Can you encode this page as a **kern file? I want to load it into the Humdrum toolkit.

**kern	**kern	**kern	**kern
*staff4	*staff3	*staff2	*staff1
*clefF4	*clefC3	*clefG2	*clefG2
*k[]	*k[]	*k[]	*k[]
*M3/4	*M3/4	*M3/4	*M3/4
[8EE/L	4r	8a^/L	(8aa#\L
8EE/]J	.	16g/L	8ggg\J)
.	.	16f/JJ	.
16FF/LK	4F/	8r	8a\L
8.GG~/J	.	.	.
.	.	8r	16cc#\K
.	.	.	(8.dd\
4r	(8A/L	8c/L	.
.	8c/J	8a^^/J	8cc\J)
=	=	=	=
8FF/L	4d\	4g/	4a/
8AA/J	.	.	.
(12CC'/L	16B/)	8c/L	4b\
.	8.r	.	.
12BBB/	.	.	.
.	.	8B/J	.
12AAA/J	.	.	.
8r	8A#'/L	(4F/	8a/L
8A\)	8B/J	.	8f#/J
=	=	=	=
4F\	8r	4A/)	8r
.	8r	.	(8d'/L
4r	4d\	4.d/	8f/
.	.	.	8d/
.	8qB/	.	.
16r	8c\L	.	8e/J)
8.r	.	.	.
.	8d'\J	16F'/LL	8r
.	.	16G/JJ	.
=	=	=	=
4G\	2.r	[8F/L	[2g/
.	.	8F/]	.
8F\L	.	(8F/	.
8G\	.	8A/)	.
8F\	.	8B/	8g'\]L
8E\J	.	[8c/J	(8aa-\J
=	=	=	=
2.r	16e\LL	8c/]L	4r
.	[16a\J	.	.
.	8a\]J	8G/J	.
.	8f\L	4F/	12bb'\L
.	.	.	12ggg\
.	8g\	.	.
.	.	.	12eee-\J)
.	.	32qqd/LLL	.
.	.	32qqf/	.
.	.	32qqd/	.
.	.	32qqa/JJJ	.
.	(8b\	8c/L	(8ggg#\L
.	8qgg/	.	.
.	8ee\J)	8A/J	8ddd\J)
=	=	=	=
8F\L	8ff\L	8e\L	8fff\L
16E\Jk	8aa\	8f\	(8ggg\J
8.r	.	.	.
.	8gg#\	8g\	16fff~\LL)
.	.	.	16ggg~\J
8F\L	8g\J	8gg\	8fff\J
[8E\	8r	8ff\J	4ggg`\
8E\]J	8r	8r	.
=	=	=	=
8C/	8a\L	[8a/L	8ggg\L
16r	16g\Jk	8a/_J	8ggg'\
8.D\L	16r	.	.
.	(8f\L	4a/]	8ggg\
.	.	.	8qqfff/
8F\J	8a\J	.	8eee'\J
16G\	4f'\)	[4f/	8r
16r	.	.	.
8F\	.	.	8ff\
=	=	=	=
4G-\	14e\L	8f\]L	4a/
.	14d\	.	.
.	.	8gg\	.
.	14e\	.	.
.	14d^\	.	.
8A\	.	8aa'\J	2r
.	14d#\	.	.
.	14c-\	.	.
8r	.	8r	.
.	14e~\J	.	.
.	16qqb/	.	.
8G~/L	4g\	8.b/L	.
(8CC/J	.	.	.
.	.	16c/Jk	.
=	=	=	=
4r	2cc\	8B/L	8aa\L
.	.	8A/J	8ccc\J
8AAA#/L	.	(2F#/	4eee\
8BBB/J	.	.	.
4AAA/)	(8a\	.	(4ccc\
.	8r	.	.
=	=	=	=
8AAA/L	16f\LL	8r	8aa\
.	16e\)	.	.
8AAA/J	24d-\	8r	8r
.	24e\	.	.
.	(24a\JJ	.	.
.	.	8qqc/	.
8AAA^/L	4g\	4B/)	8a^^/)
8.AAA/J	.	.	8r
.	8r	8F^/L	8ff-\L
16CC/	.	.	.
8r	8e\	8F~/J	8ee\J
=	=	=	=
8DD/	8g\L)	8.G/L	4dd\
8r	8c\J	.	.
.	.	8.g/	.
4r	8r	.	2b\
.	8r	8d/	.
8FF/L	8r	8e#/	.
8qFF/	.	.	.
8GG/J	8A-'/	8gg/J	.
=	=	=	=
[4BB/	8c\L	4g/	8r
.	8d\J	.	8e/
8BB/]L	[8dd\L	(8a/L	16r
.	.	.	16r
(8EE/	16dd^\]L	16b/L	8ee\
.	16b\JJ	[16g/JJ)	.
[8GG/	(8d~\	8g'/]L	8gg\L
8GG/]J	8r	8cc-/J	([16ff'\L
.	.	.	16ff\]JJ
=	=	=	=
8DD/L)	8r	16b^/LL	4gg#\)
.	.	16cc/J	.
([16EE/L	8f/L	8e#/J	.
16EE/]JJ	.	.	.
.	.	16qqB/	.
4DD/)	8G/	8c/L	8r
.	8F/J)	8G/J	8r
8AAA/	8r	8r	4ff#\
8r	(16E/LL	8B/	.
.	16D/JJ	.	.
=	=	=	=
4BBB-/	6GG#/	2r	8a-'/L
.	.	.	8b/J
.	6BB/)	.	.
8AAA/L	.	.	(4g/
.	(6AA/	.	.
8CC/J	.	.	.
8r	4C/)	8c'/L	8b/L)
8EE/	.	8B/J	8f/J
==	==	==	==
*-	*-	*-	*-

===============

_Instructions to follow_
Pick out every line of the records that contains the string "kern", and copy each one. Case counts.

_Answer for the task_
Can you encode this page as a **kern file? I want to load it into the Humdrum toolkit.
**kern	**kern	**kern	**kern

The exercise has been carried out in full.